Object correspondence data
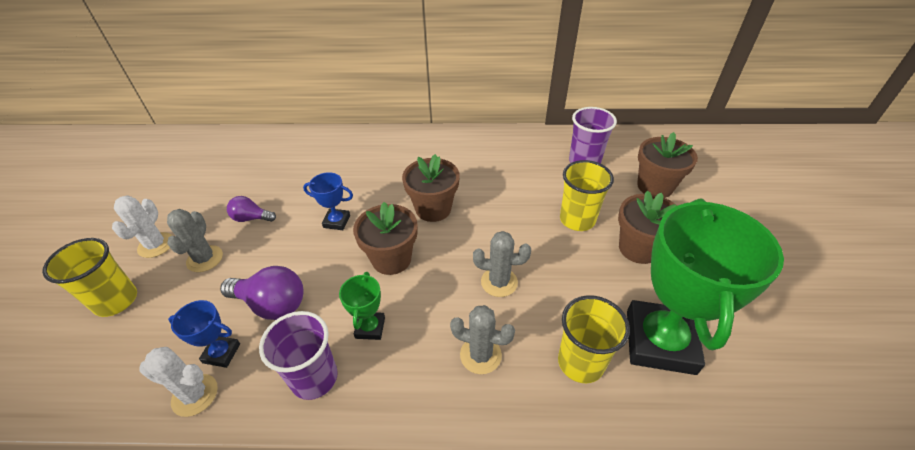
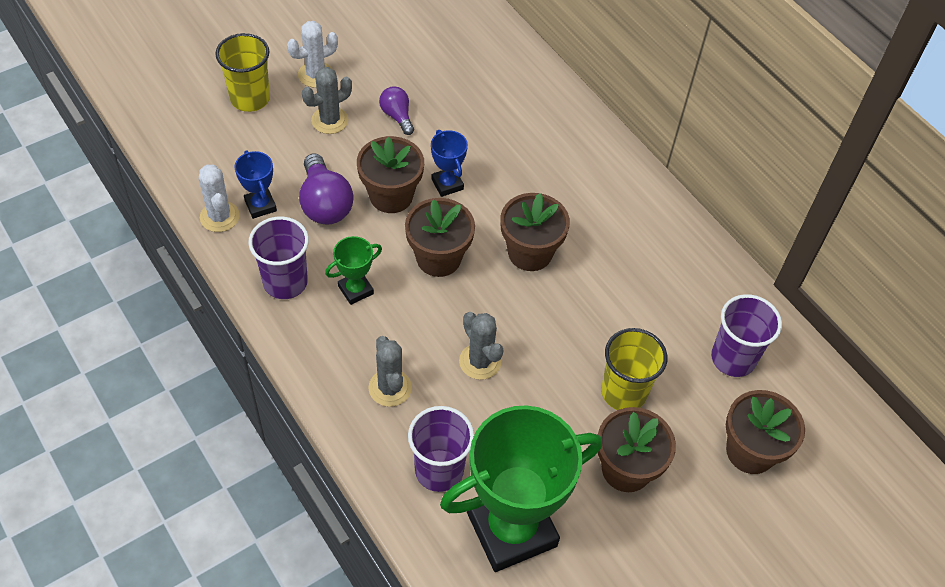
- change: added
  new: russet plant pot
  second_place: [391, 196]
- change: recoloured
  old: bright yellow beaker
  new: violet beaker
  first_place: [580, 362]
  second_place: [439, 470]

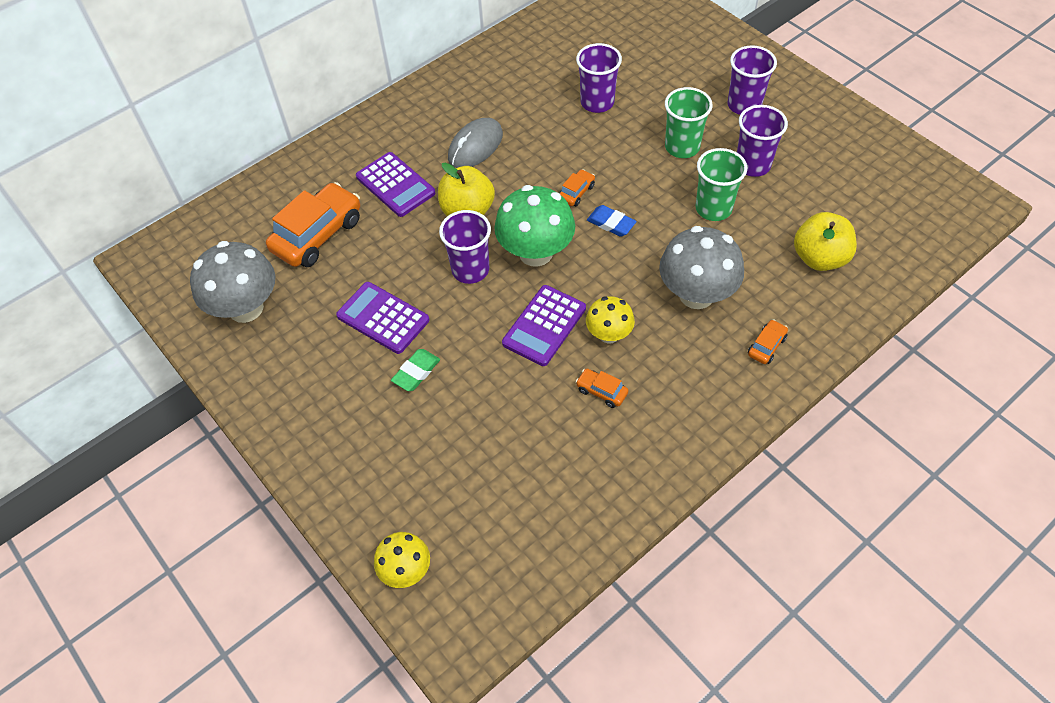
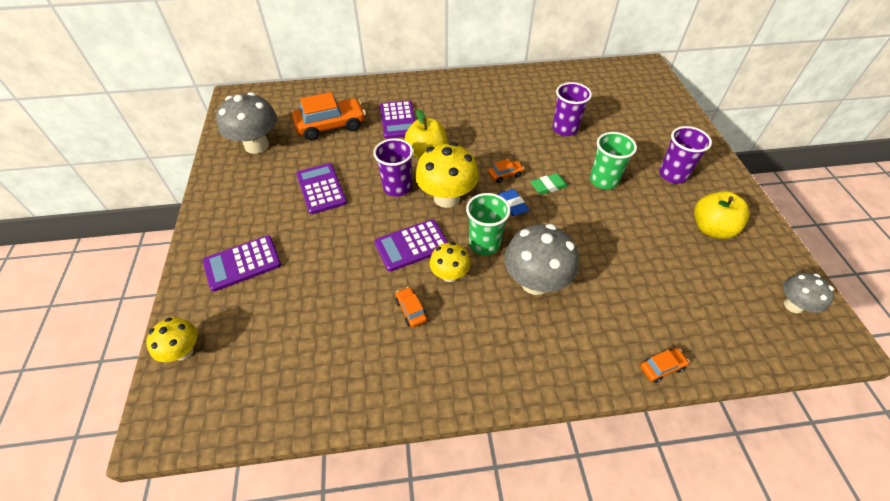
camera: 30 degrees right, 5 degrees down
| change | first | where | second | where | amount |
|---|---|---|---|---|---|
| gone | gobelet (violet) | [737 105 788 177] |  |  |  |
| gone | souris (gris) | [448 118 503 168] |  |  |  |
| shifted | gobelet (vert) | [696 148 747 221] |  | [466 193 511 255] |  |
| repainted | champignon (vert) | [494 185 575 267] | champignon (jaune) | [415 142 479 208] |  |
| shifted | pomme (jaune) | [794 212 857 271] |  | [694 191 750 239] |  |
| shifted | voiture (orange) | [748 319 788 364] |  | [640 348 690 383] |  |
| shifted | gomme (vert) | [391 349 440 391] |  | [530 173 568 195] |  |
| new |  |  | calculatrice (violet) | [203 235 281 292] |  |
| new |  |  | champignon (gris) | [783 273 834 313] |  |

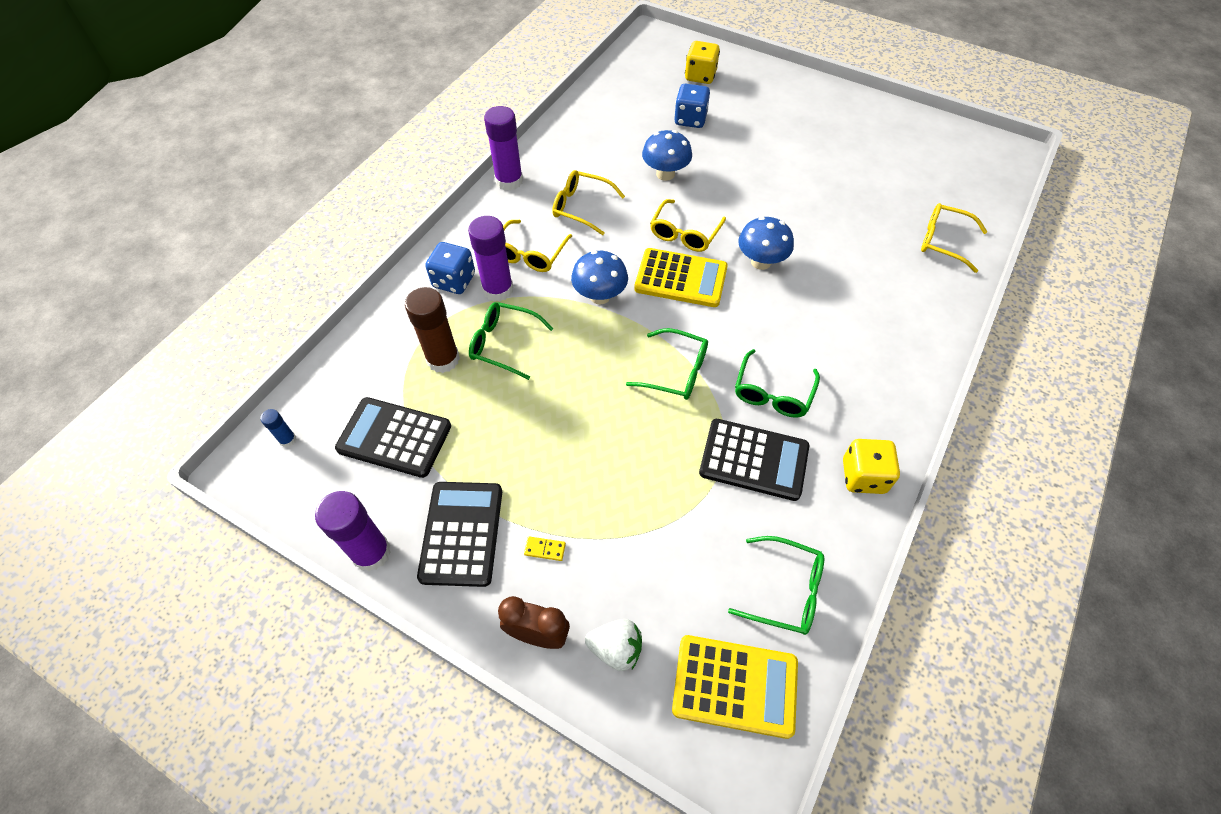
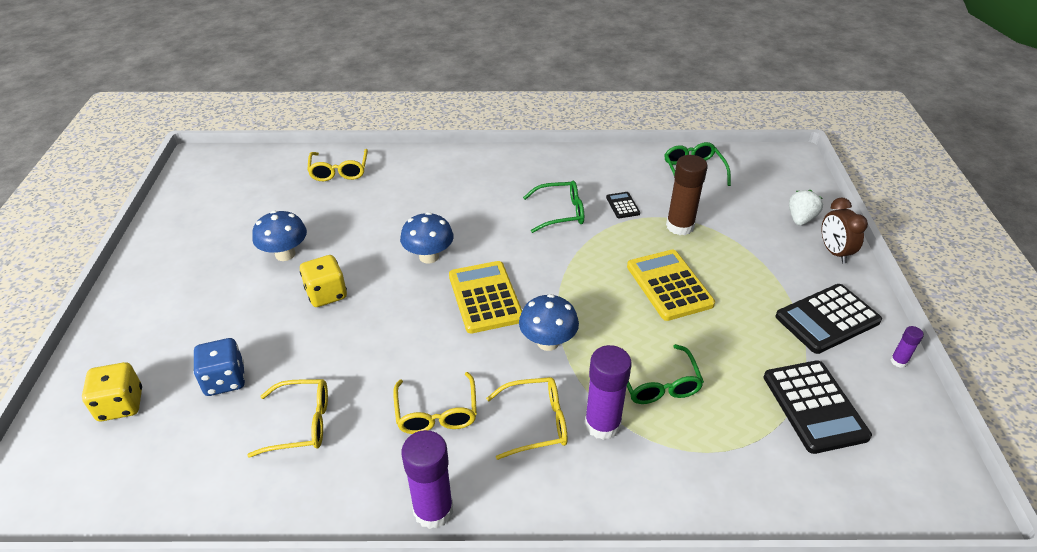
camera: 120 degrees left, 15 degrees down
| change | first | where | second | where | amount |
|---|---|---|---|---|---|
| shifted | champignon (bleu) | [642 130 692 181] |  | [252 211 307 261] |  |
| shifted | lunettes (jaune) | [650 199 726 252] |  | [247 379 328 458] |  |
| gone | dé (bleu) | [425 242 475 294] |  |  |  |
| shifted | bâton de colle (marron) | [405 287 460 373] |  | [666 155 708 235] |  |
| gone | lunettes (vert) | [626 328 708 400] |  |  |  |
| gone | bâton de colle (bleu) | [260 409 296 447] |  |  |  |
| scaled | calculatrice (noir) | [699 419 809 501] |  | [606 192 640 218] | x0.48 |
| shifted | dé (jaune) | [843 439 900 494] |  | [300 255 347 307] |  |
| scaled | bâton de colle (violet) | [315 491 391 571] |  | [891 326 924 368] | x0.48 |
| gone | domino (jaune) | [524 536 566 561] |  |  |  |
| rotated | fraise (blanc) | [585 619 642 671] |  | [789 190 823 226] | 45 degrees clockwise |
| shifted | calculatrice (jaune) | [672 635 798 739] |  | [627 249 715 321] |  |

Exercise: Across all the lines of the data, count those that include the word "gobelet" and reply with that number only.

Response: 2